WHAT YOU WILL DO = Read the listing and extract each line that includes the word "none".

RECORDS TO USE =
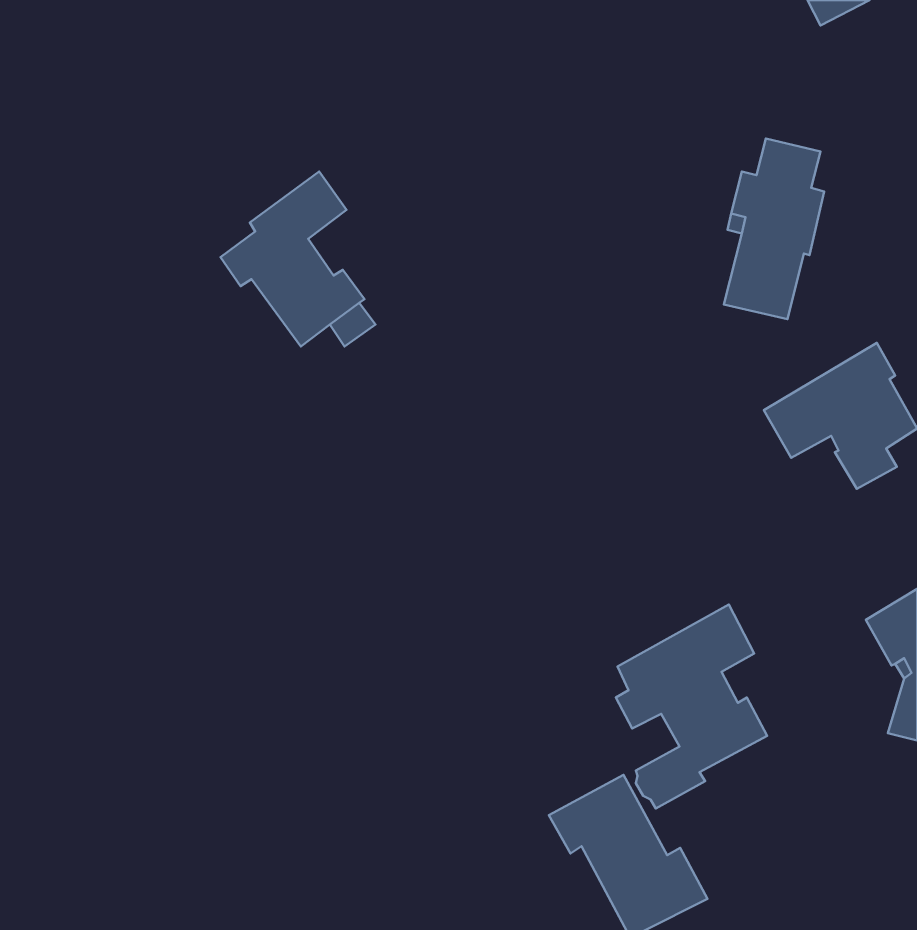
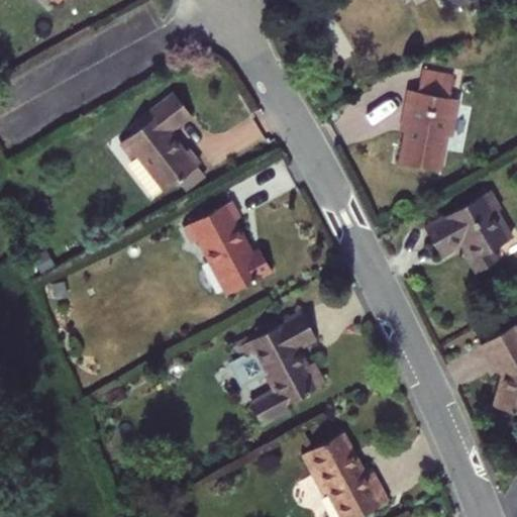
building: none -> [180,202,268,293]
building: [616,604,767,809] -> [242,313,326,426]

...

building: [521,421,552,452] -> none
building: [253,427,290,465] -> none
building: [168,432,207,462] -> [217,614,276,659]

RESULT FOR THIS TASK =
building: none -> [180,202,268,293]
building: [521,421,552,452] -> none
building: [253,427,290,465] -> none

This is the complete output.